• _Problem details_
With both ends included, repeat exactly the lines of the entries below from the one containing "orange 1x2 brick [65,89,109,178]" down to the one containing "none -> white 1x1 cone [273,161,315,231]", and no others.
Extracted information: Begin
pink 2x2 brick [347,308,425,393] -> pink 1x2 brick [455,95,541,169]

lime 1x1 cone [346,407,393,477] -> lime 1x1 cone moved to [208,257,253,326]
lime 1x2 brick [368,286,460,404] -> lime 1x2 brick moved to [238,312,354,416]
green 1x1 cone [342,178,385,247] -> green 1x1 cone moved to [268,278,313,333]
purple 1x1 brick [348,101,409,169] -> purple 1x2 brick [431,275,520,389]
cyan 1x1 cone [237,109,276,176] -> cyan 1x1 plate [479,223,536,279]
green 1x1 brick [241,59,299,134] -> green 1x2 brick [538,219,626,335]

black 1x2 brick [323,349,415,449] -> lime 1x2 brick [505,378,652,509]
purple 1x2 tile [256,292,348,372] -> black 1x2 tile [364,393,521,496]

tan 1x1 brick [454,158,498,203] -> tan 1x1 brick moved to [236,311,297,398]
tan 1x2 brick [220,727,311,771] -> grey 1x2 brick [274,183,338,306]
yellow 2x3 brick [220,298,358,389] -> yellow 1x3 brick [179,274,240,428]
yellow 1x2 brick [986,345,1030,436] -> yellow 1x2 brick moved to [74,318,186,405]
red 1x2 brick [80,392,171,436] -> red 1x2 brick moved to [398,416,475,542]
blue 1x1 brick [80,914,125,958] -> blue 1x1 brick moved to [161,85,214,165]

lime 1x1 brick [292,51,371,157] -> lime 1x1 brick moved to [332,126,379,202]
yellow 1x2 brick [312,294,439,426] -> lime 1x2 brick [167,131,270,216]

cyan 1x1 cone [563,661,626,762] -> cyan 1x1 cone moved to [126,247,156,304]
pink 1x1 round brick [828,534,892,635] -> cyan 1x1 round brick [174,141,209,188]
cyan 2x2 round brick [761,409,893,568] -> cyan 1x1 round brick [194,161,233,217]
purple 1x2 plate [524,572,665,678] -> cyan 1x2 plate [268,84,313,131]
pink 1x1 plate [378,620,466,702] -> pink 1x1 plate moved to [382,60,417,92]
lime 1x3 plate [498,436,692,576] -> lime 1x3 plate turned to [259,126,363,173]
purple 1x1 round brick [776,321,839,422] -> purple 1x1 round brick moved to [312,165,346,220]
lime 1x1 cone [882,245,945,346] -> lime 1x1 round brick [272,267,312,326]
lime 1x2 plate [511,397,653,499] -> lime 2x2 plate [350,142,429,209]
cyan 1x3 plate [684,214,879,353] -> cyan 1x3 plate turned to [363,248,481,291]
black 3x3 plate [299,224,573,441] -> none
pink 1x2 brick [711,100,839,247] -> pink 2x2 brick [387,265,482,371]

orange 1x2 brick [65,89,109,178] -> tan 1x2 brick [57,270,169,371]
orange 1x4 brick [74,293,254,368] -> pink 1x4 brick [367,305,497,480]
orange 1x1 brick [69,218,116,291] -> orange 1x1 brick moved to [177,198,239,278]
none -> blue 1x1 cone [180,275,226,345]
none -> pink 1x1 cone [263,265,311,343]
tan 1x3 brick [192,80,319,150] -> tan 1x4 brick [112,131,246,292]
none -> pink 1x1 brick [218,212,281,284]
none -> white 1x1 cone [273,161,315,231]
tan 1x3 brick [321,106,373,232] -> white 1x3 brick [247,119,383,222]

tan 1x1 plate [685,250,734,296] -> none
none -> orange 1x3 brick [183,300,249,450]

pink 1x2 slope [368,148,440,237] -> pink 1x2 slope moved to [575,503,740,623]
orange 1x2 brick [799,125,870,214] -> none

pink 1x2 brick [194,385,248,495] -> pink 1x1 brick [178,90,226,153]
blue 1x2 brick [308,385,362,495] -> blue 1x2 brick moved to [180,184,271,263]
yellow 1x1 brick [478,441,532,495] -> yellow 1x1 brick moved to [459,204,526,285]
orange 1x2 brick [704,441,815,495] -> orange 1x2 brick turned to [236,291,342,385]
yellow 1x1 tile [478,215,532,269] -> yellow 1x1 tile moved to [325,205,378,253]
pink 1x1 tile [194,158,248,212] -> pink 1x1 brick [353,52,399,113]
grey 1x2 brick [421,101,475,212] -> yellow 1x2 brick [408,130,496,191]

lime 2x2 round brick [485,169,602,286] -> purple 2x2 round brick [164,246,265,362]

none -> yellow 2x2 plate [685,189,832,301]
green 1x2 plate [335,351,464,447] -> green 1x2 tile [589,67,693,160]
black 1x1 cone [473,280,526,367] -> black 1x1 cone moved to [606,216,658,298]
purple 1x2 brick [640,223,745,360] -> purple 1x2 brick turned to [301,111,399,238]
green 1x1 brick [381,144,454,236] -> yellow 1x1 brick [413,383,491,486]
Extracted information: End
• _Solved exercise_
orange 1x2 brick [65,89,109,178] -> tan 1x2 brick [57,270,169,371]
orange 1x4 brick [74,293,254,368] -> pink 1x4 brick [367,305,497,480]
orange 1x1 brick [69,218,116,291] -> orange 1x1 brick moved to [177,198,239,278]
none -> blue 1x1 cone [180,275,226,345]
none -> pink 1x1 cone [263,265,311,343]
tan 1x3 brick [192,80,319,150] -> tan 1x4 brick [112,131,246,292]
none -> pink 1x1 brick [218,212,281,284]
none -> white 1x1 cone [273,161,315,231]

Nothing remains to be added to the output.